↓

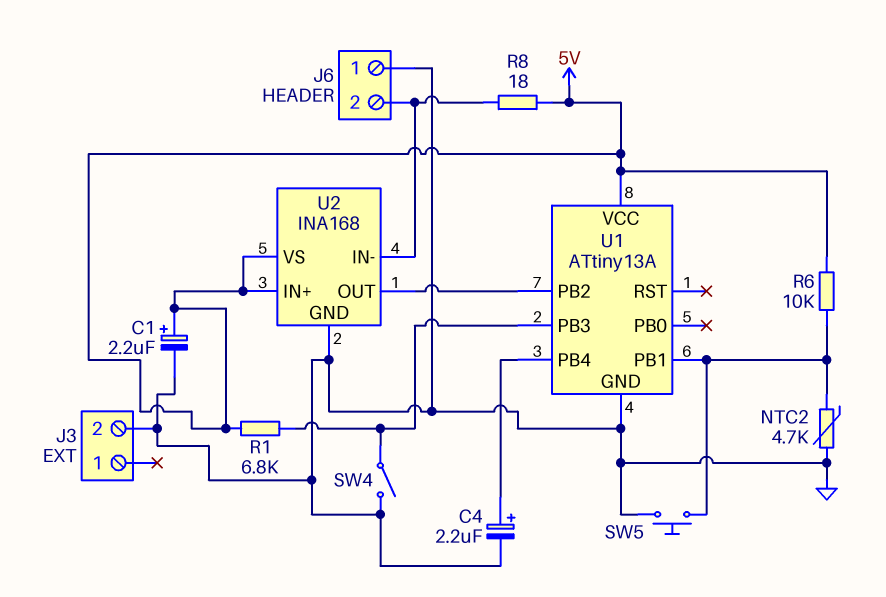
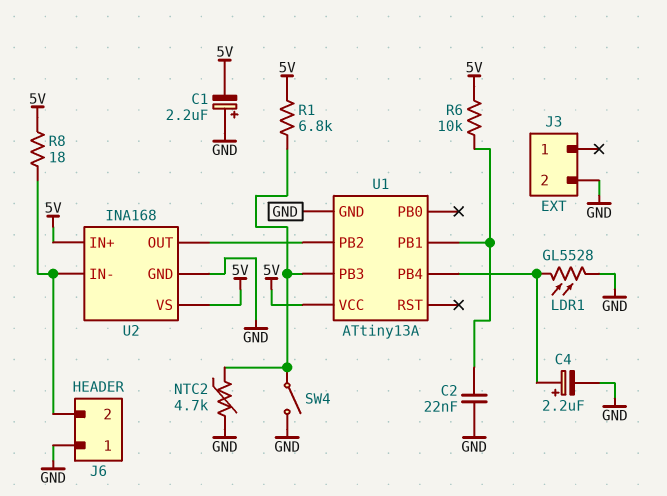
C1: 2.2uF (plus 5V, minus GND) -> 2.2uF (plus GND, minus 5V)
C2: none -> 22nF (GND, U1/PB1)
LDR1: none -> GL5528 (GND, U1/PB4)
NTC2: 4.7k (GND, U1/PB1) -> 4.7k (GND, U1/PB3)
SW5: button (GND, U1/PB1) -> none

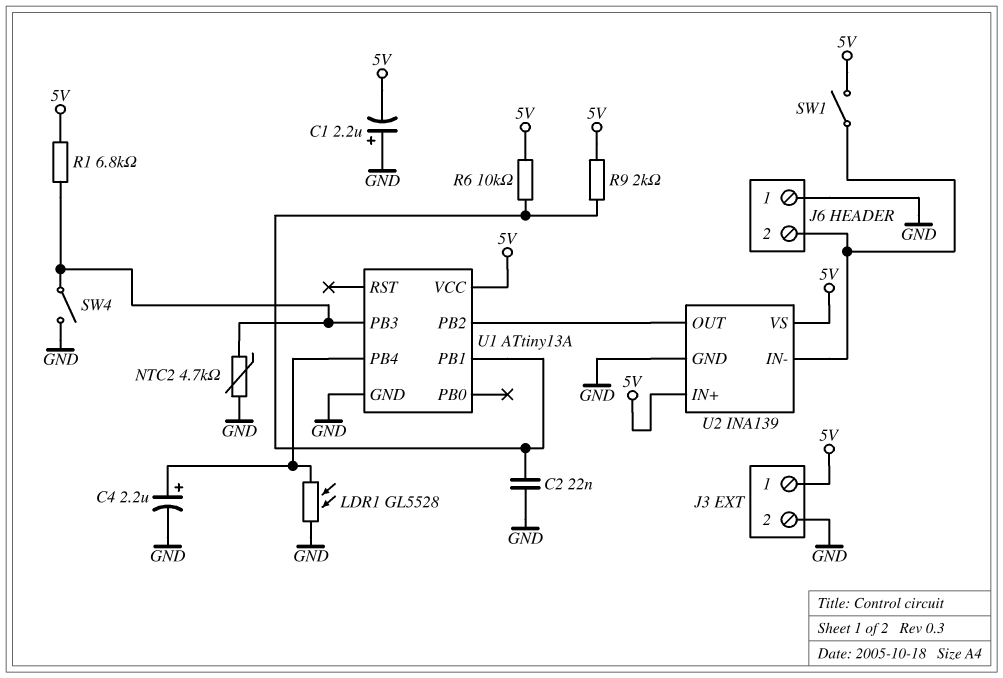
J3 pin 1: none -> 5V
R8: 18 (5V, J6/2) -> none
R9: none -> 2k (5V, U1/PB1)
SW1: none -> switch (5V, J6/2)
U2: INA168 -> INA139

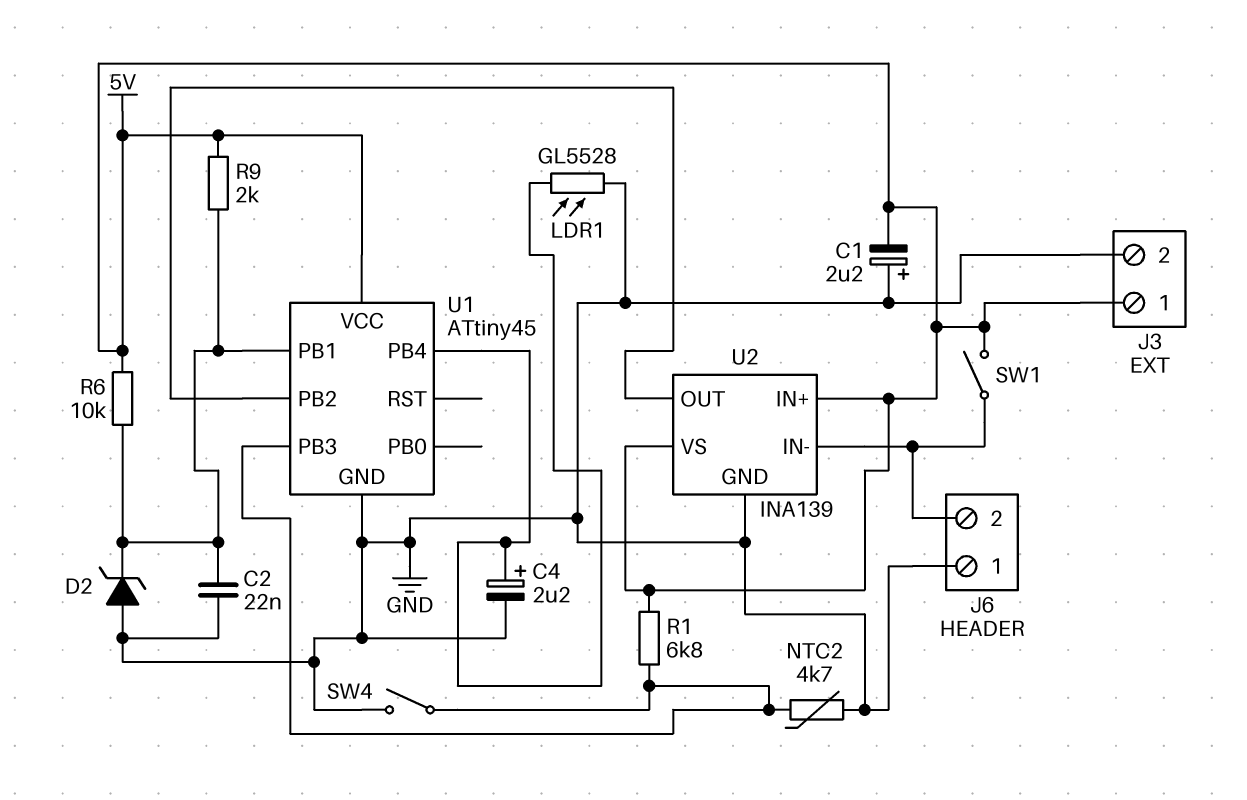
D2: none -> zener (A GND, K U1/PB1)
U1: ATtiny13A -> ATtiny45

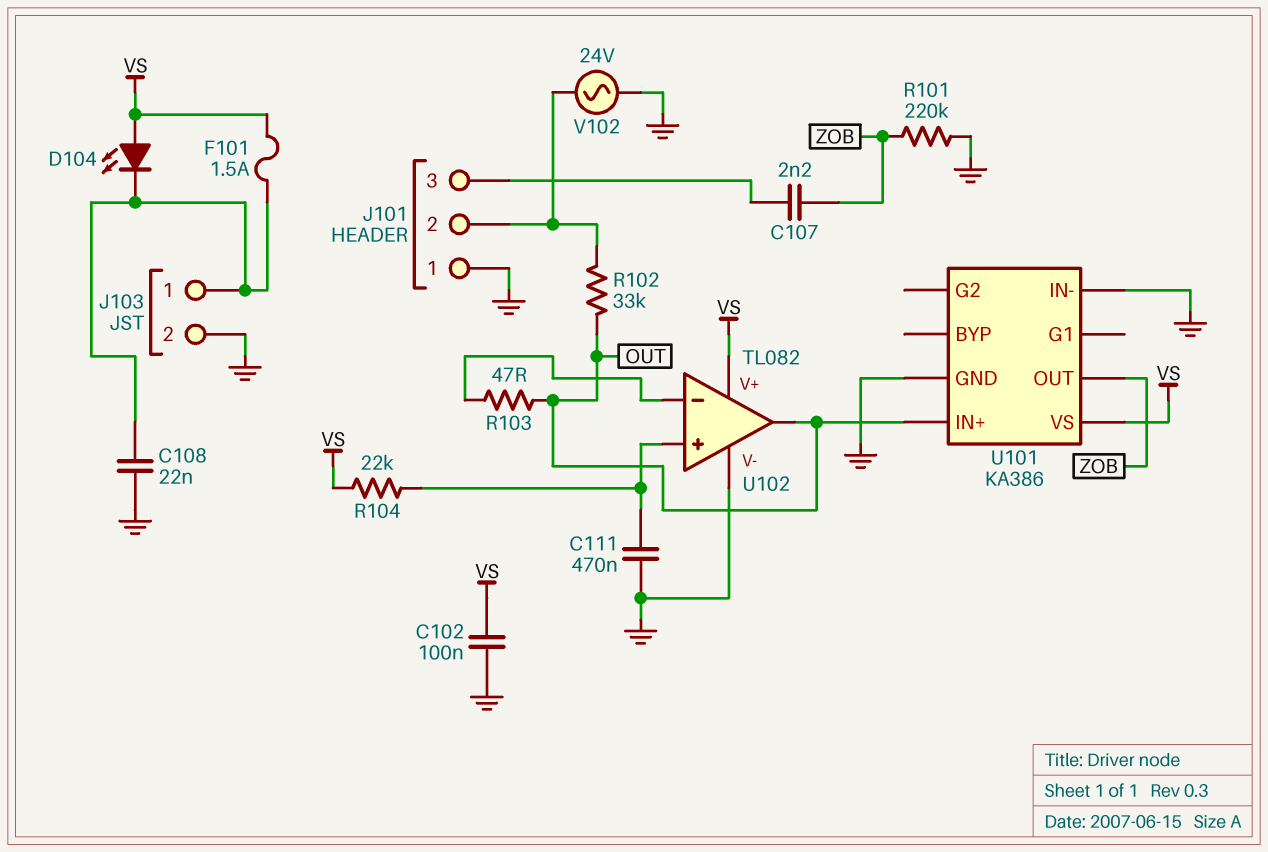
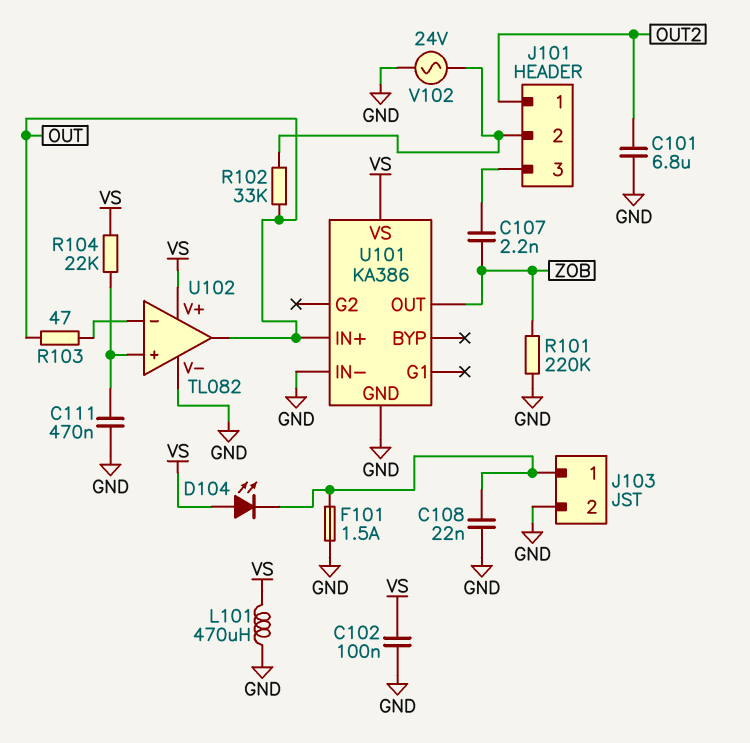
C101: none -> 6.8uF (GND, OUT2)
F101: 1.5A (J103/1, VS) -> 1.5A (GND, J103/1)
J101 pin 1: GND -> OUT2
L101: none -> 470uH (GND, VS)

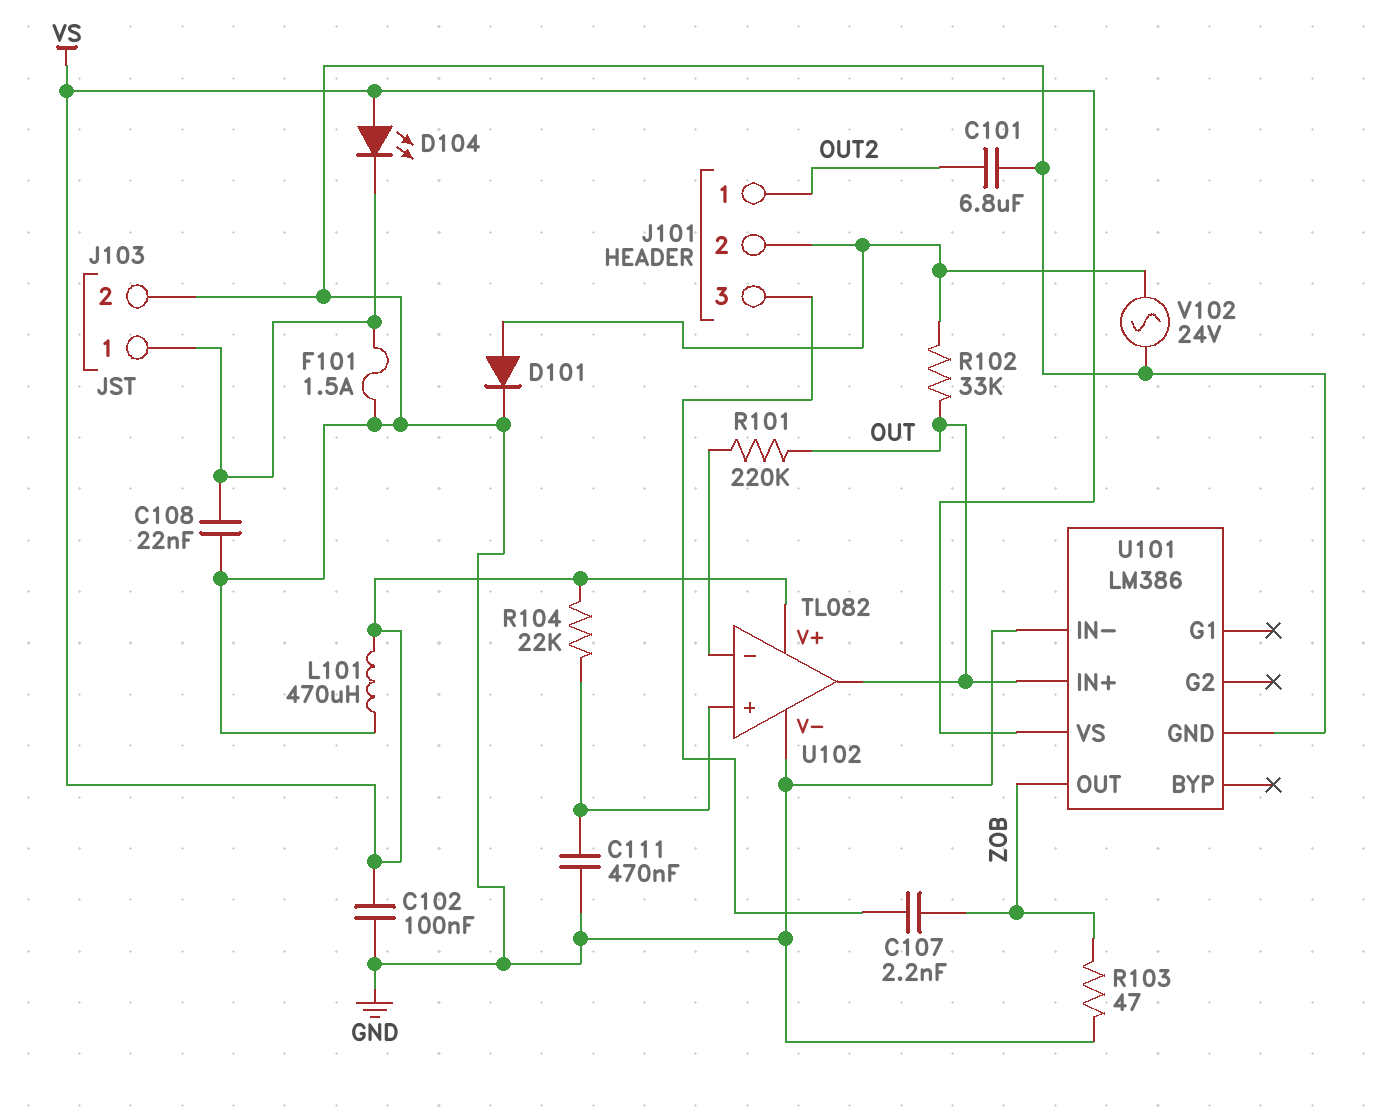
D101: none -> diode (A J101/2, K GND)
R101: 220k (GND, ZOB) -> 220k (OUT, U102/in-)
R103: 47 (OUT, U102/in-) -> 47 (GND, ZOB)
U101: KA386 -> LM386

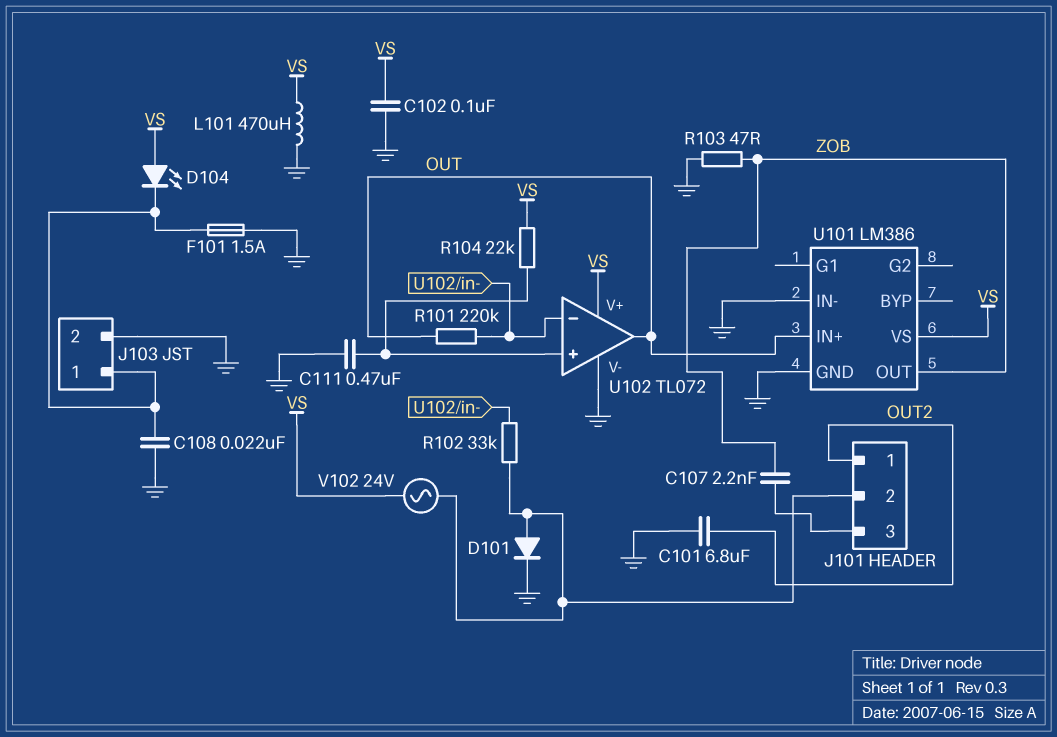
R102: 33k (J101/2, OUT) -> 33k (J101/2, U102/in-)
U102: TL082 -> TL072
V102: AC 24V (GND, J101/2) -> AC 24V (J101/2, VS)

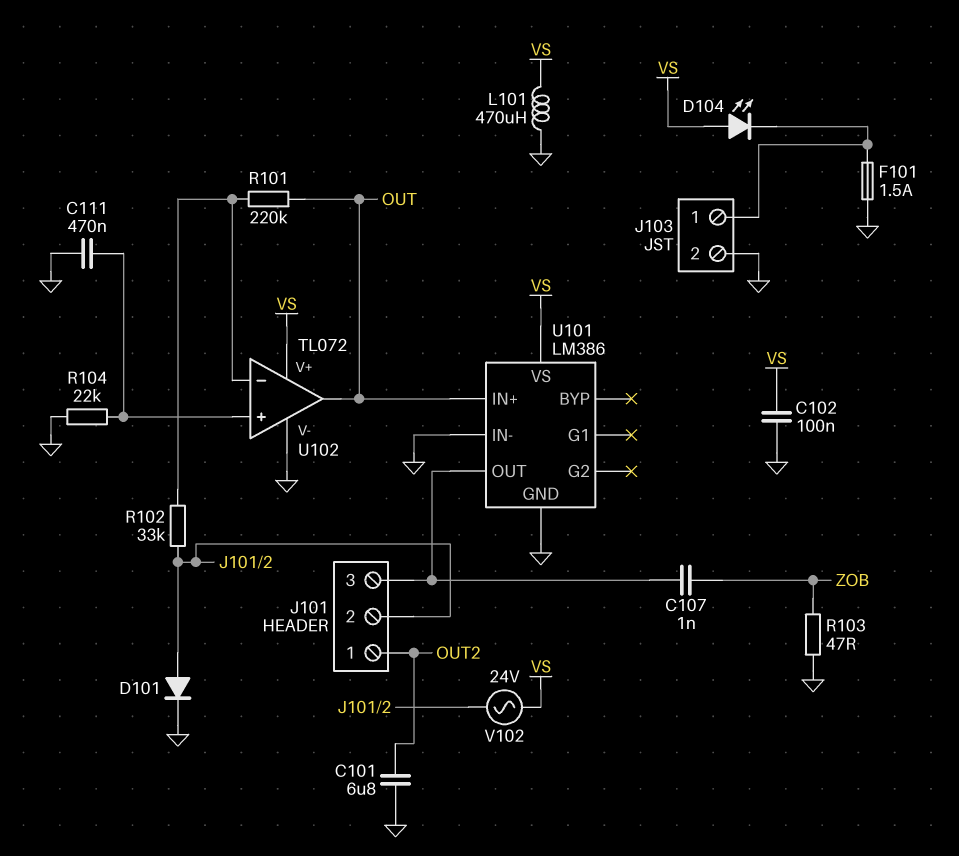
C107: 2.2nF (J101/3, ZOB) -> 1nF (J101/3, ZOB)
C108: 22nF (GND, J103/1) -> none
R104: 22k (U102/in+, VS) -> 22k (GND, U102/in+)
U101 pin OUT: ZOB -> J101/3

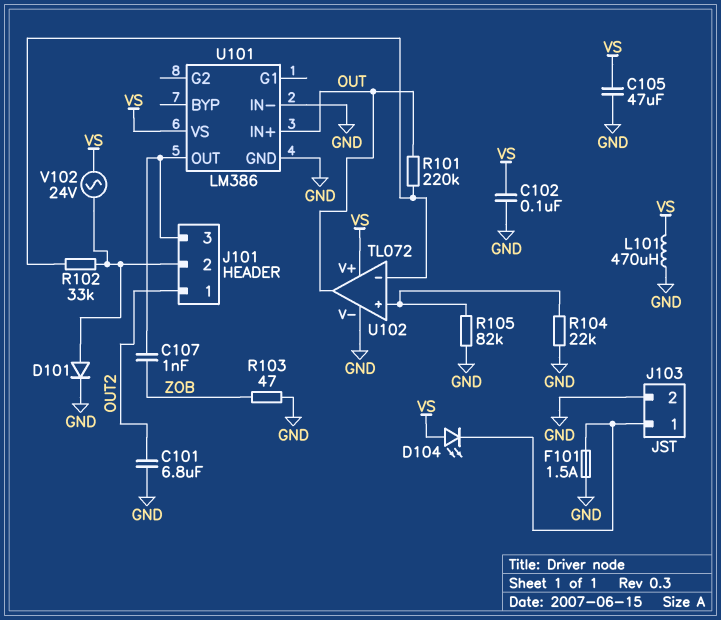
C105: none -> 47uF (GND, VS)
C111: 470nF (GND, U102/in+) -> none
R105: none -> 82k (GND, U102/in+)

↑

> [Activity]: Restate each line of the material word for word, skipping any picture.

> [Answer section]:
C1: 2.2uF (plus 5V, minus GND) -> 2.2uF (plus GND, minus 5V)
C2: none -> 22nF (GND, U1/PB1)
LDR1: none -> GL5528 (GND, U1/PB4)
NTC2: 4.7k (GND, U1/PB1) -> 4.7k (GND, U1/PB3)
SW5: button (GND, U1/PB1) -> none

J3 pin 1: none -> 5V
R8: 18 (5V, J6/2) -> none
R9: none -> 2k (5V, U1/PB1)
SW1: none -> switch (5V, J6/2)
U2: INA168 -> INA139

D2: none -> zener (A GND, K U1/PB1)
U1: ATtiny13A -> ATtiny45

C101: none -> 6.8uF (GND, OUT2)
F101: 1.5A (J103/1, VS) -> 1.5A (GND, J103/1)
J101 pin 1: GND -> OUT2
L101: none -> 470uH (GND, VS)

D101: none -> diode (A J101/2, K GND)
R101: 220k (GND, ZOB) -> 220k (OUT, U102/in-)
R103: 47 (OUT, U102/in-) -> 47 (GND, ZOB)
U101: KA386 -> LM386

R102: 33k (J101/2, OUT) -> 33k (J101/2, U102/in-)
U102: TL082 -> TL072
V102: AC 24V (GND, J101/2) -> AC 24V (J101/2, VS)

C107: 2.2nF (J101/3, ZOB) -> 1nF (J101/3, ZOB)
C108: 22nF (GND, J103/1) -> none
R104: 22k (U102/in+, VS) -> 22k (GND, U102/in+)
U101 pin OUT: ZOB -> J101/3

C105: none -> 47uF (GND, VS)
C111: 470nF (GND, U102/in+) -> none
R105: none -> 82k (GND, U102/in+)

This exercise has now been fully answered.